(Saved entries)
· · · · ·

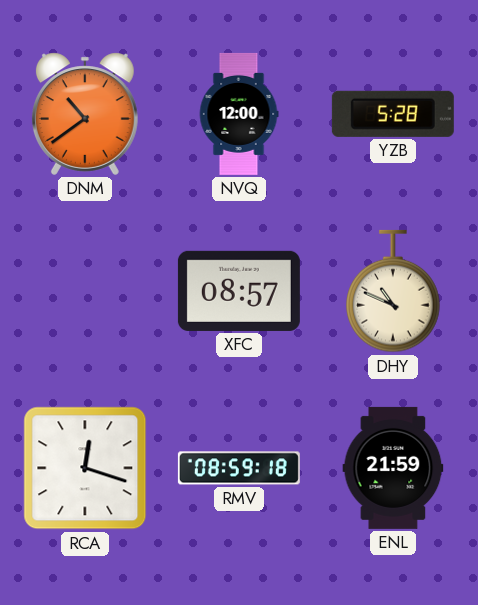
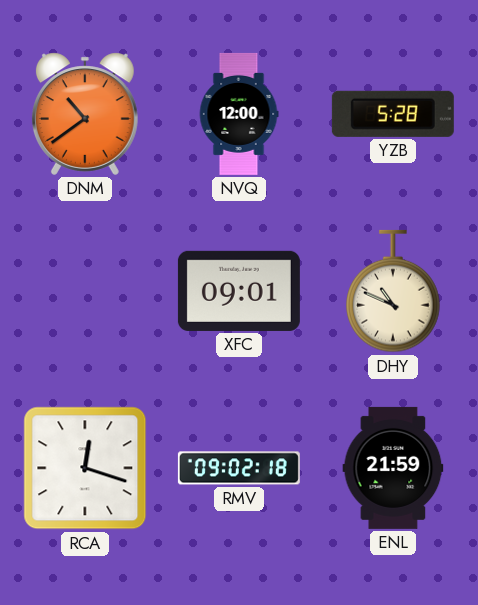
XFC: 08:57 -> 09:01
RMV: 08:59 -> 09:02
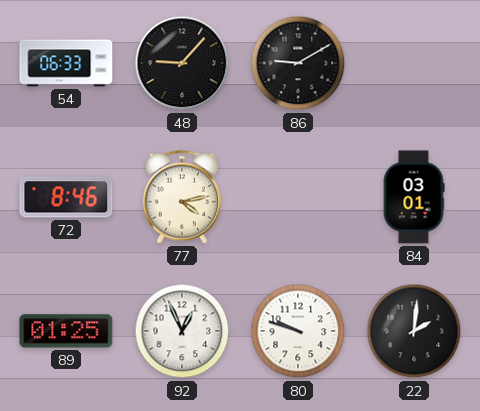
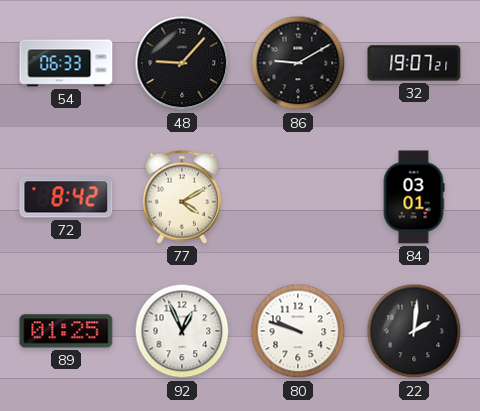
32: none -> 19:07
72: 8:46 -> 8:42
77: 4:13 -> 4:10
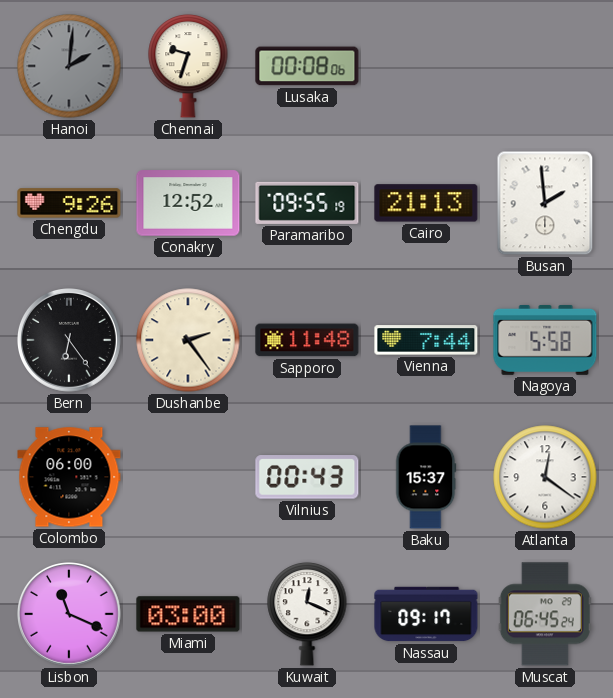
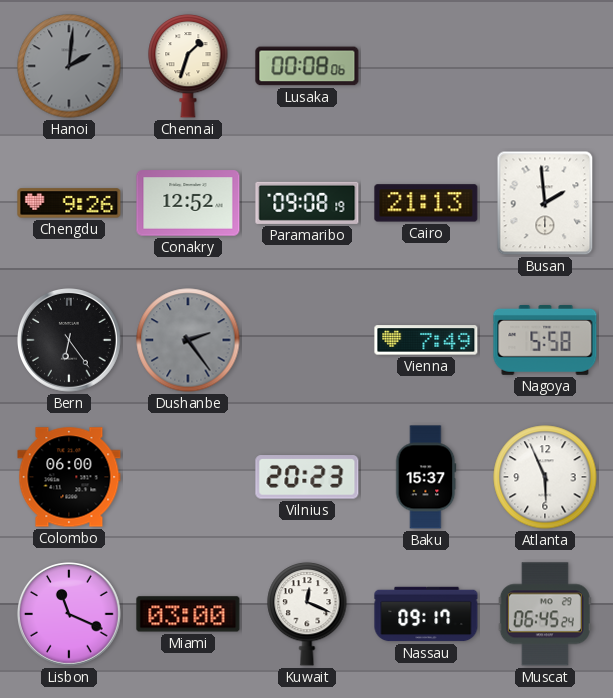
Chennai: 9:33 -> 1:33
Paramaribo: 09:55 -> 09:08
Dushanbe dial: cream -> grey
Sapporo: 11:48 -> none
Vienna: 7:44 -> 7:49
Vilnius: 00:43 -> 20:23
Atlanta: 12:21 -> 5:56
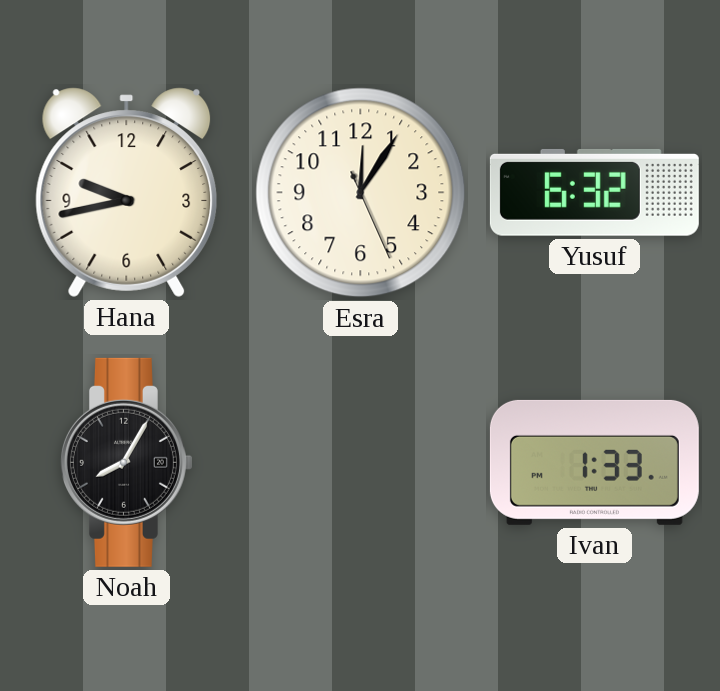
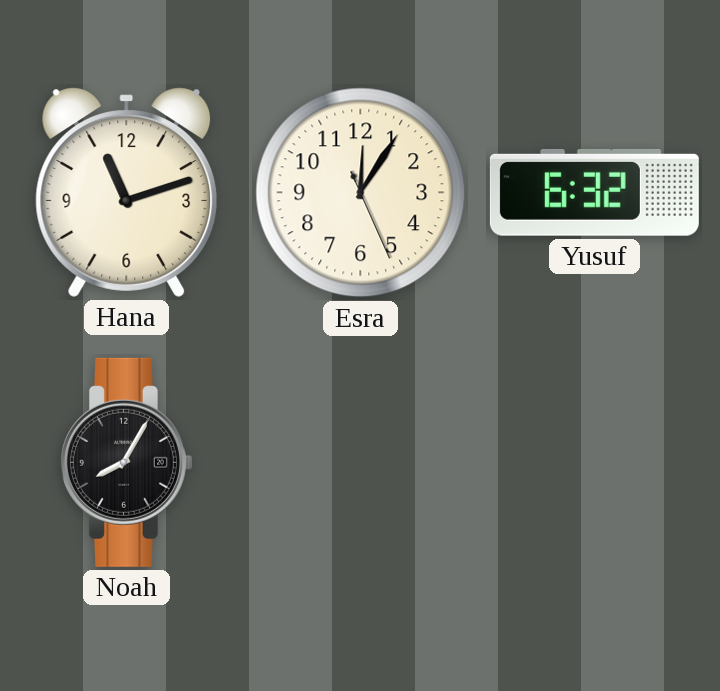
Hana: 9:43 -> 11:12
Ivan: 1:33 -> none
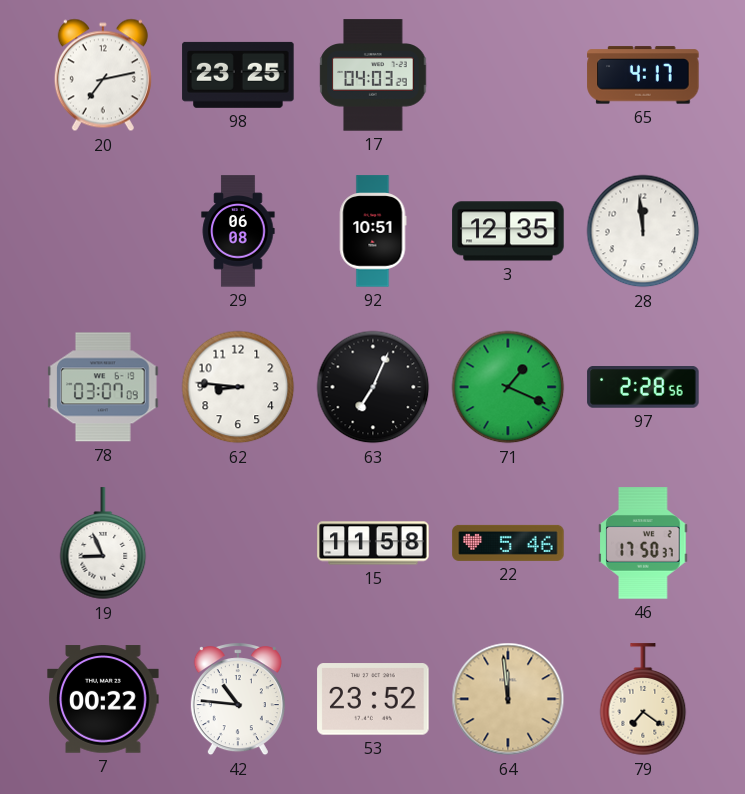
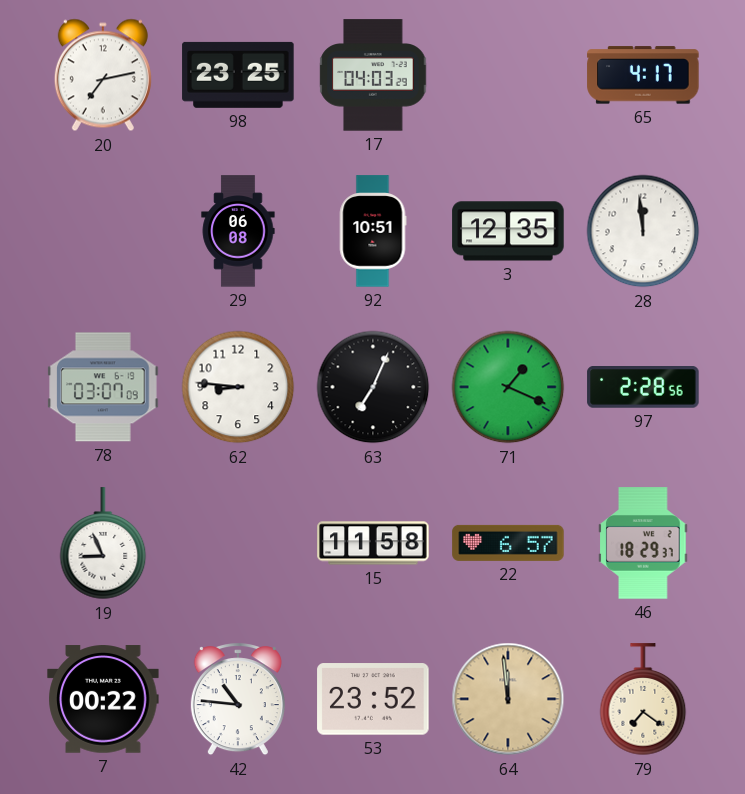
22: 5:46 -> 6:57
46: 17:50 -> 18:29
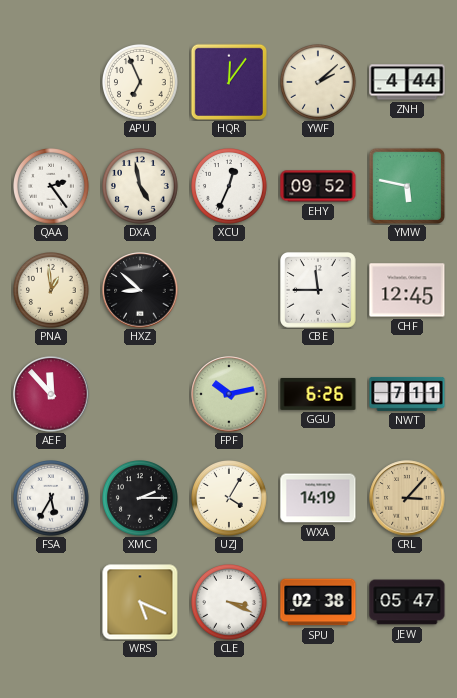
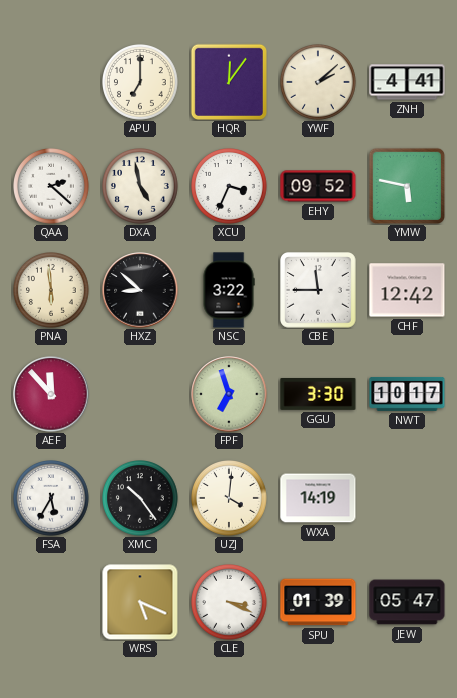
APU: 6:56 -> 7:00
ZNH: 4:44 -> 4:41
QAA: 2:24 -> 2:22
XCU: 12:34 -> 3:34
PNA: 12:59 -> 5:59
NSC: none -> 3:22
CHF: 12:45 -> 12:42
FPF: 10:13 -> 6:57
GGU: 6:26 -> 3:30
NWT: 7:11 -> 10:17
XMC: 2:15 -> 10:24
UZJ: 4:05 -> 4:01
CRL: 3:07 -> none
SPU: 02:38 -> 01:39
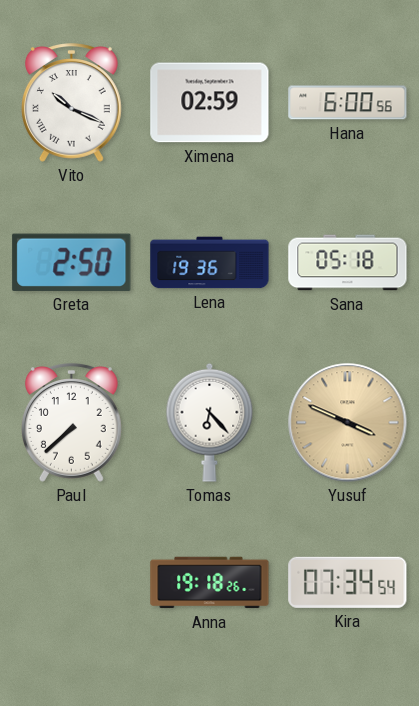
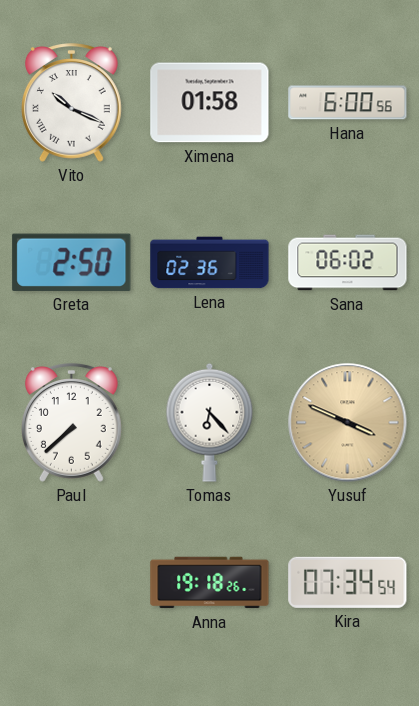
Ximena: 02:59 -> 01:58
Lena: 19:36 -> 02:36
Sana: 05:18 -> 06:02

· · · · ·

*DIRECTIONS FOR THIS TASK:* Please print the data from its beginning down through the line containing "46: 17:50 -> 18:29", keeping both ends and dropping every picture line.

*ANSWER BELOW:*
XFC: 08:57 -> 09:01
RMV: 08:59 -> 09:02
32: none -> 19:07
72: 8:46 -> 8:42
77: 4:13 -> 4:10
Chennai: 9:33 -> 1:33
Paramaribo: 09:55 -> 09:08
Dushanbe dial: cream -> grey
Sapporo: 11:48 -> none
Vienna: 7:44 -> 7:49
Vilnius: 00:43 -> 20:23
Atlanta: 12:21 -> 5:56
Hana: 9:43 -> 11:12
Ivan: 1:33 -> none
22: 5:46 -> 6:57
46: 17:50 -> 18:29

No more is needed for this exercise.